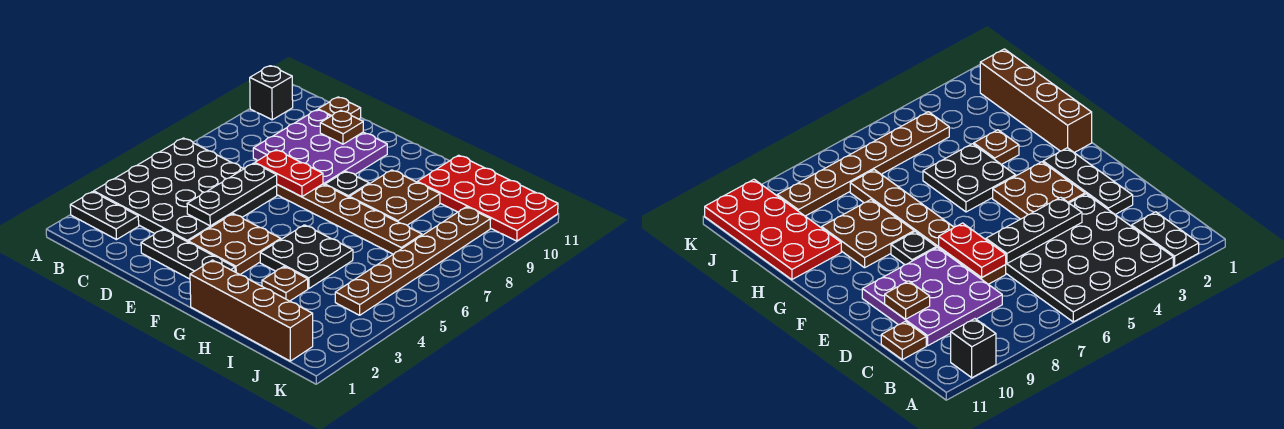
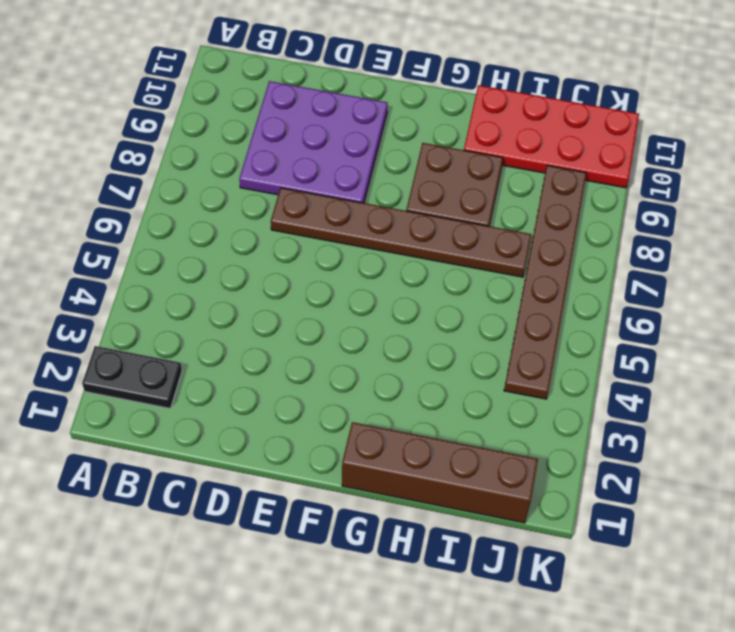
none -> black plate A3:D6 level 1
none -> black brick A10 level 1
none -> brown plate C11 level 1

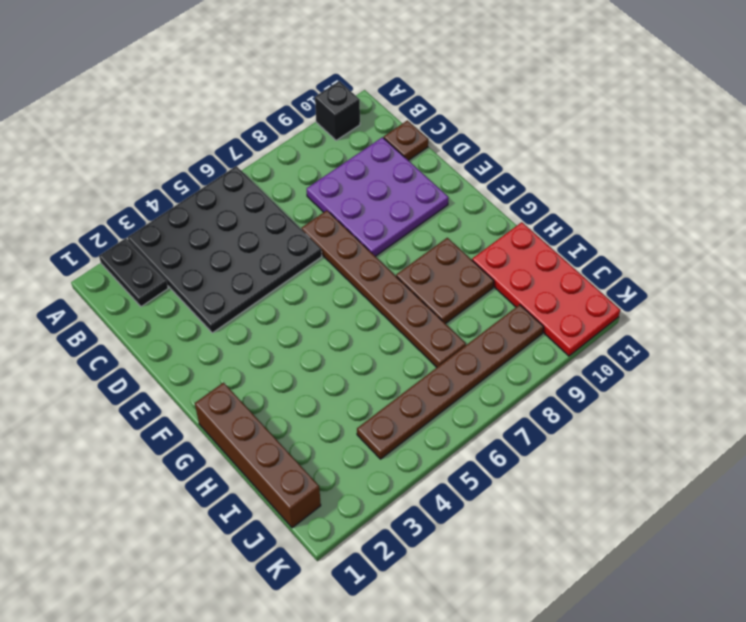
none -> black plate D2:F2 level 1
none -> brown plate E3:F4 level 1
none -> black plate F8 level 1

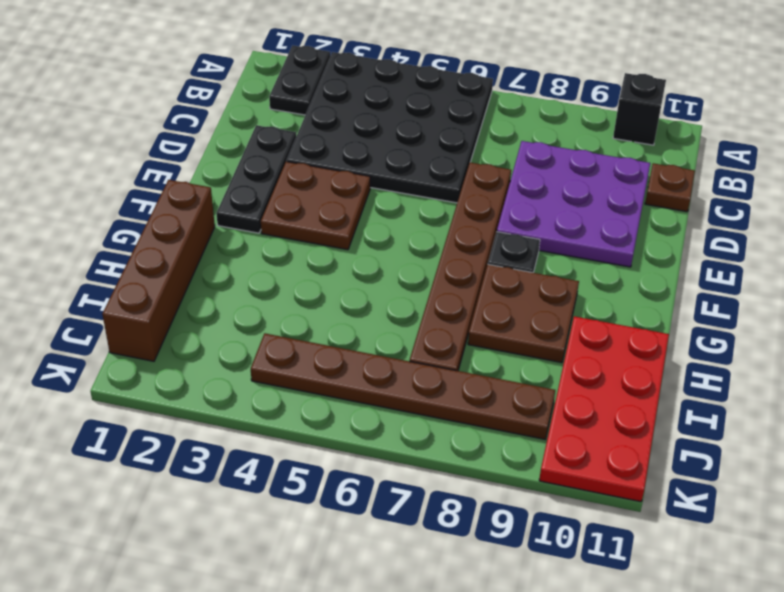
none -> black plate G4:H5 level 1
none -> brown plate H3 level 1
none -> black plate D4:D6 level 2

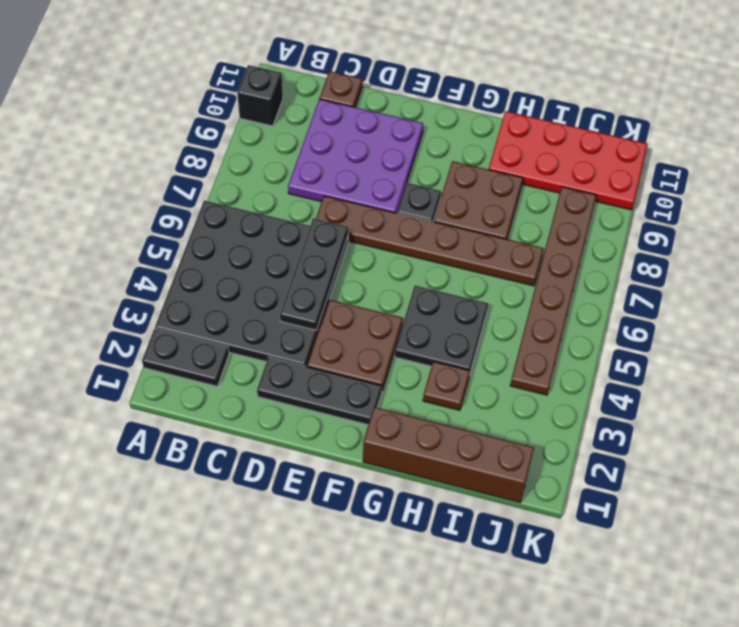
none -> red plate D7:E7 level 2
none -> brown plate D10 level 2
====================
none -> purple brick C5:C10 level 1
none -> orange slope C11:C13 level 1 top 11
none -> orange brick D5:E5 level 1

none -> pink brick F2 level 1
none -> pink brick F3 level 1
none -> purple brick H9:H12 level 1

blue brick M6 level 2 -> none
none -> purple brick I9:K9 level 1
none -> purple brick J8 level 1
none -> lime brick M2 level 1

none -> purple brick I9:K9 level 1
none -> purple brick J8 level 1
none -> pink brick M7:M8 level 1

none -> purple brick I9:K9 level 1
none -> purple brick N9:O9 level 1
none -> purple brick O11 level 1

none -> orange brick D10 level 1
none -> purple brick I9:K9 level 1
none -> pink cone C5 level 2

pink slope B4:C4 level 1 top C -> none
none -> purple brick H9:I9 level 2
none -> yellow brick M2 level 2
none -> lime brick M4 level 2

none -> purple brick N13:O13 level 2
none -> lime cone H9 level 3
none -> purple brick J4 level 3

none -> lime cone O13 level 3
====================
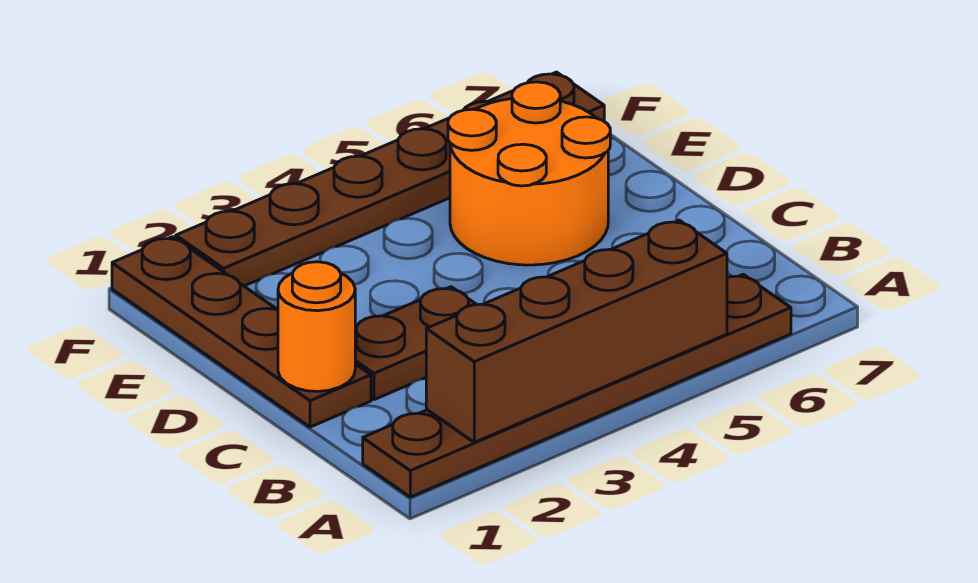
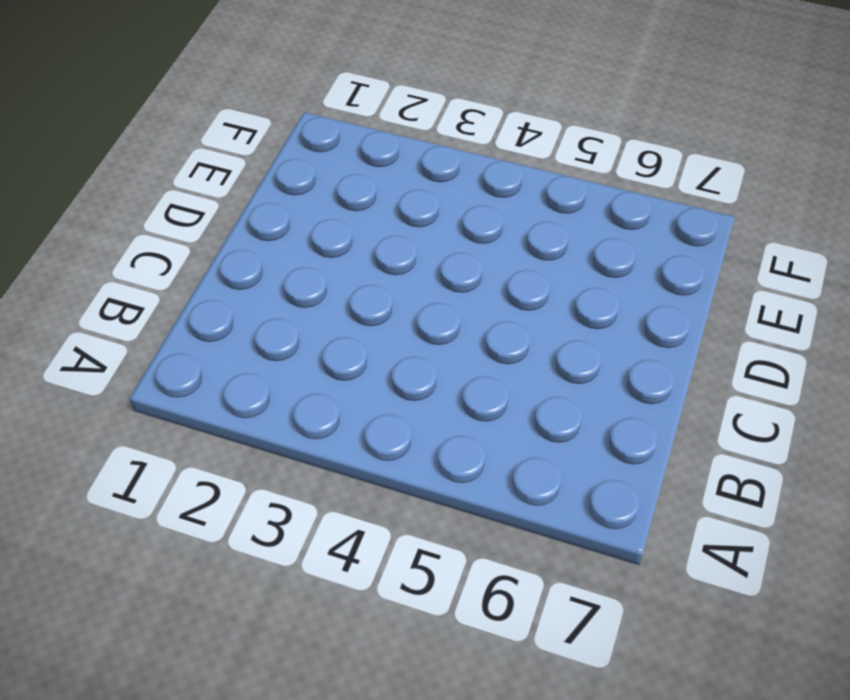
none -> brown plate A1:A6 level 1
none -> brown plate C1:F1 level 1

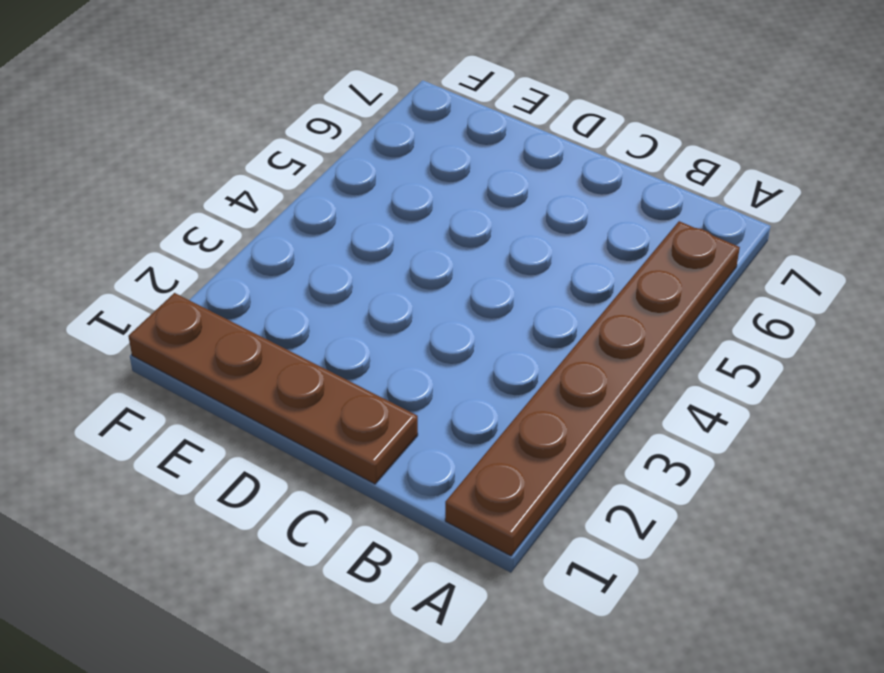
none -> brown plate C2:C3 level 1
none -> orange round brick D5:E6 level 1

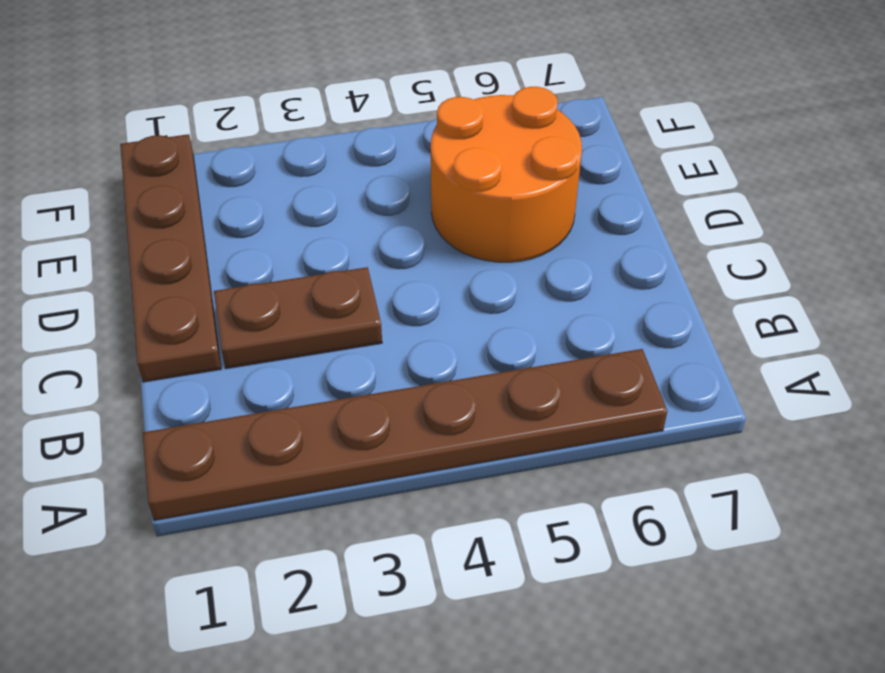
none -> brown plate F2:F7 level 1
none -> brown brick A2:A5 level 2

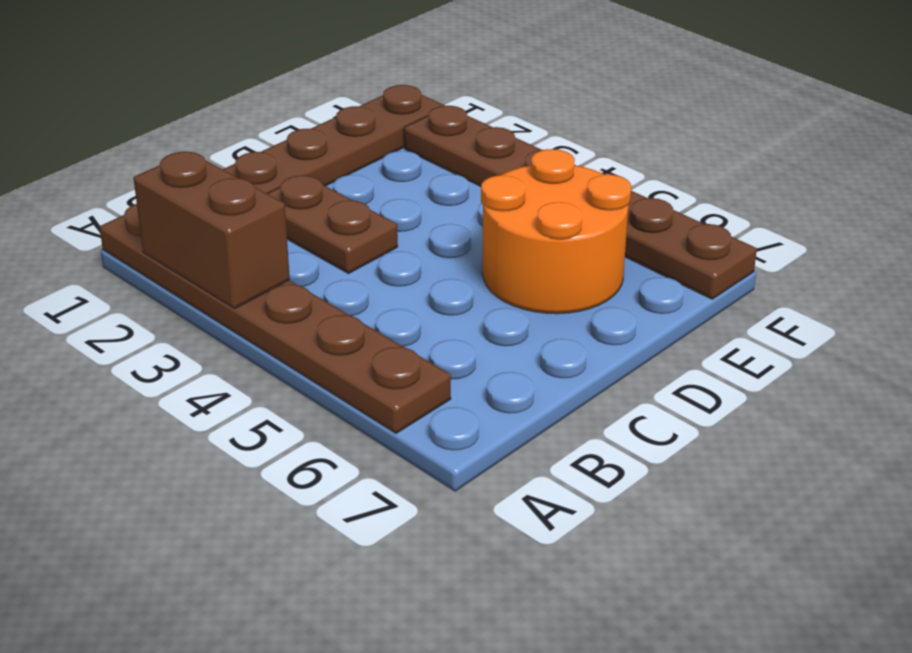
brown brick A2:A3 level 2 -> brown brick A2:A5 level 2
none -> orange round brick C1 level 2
====================
» **What you will do**: Could you set down, word for word, only the lines above from the line with "pink slope B4:C4 level 1 top C -> none" to the line with "none -> lime cone O13 level 3", including both?

» **Reply to the task**:
pink slope B4:C4 level 1 top C -> none
none -> purple brick H9:I9 level 2
none -> yellow brick M2 level 2
none -> lime brick M4 level 2

none -> purple brick N13:O13 level 2
none -> lime cone H9 level 3
none -> purple brick J4 level 3

none -> lime cone O13 level 3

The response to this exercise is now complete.